## Dataset records
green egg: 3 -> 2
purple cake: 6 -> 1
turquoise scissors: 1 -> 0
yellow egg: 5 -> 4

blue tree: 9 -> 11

--

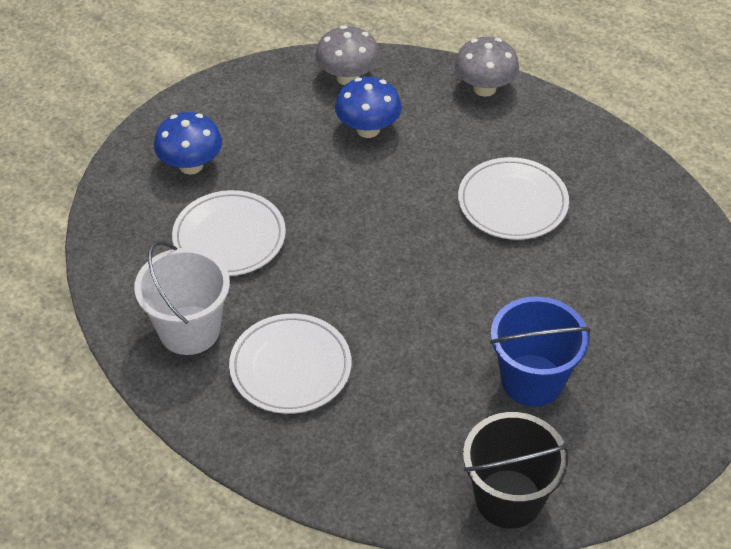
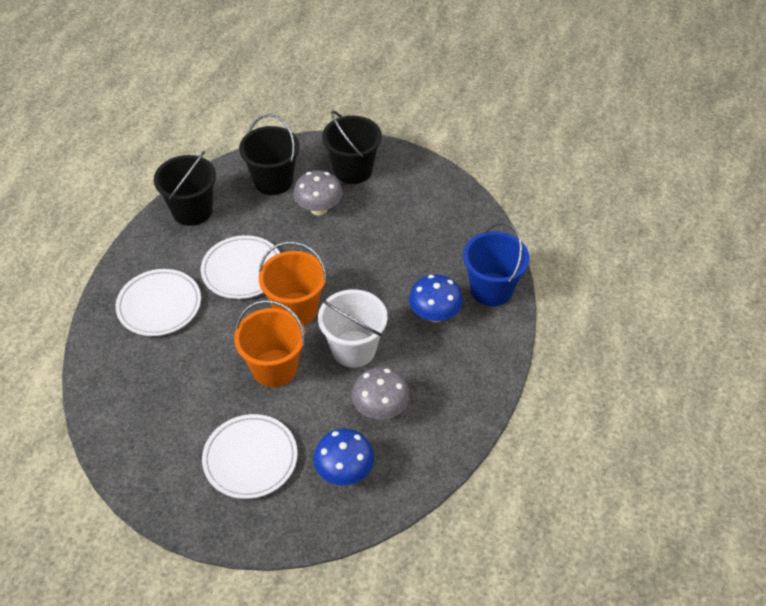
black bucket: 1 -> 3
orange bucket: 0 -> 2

## Task to complete
Reproduce exactly, and with no other material, the lines between those holding "purple cake: 6 -> 1" and "blue tree: 9 -> 11", inclusive.

## Solution
purple cake: 6 -> 1
turquoise scissors: 1 -> 0
yellow egg: 5 -> 4

blue tree: 9 -> 11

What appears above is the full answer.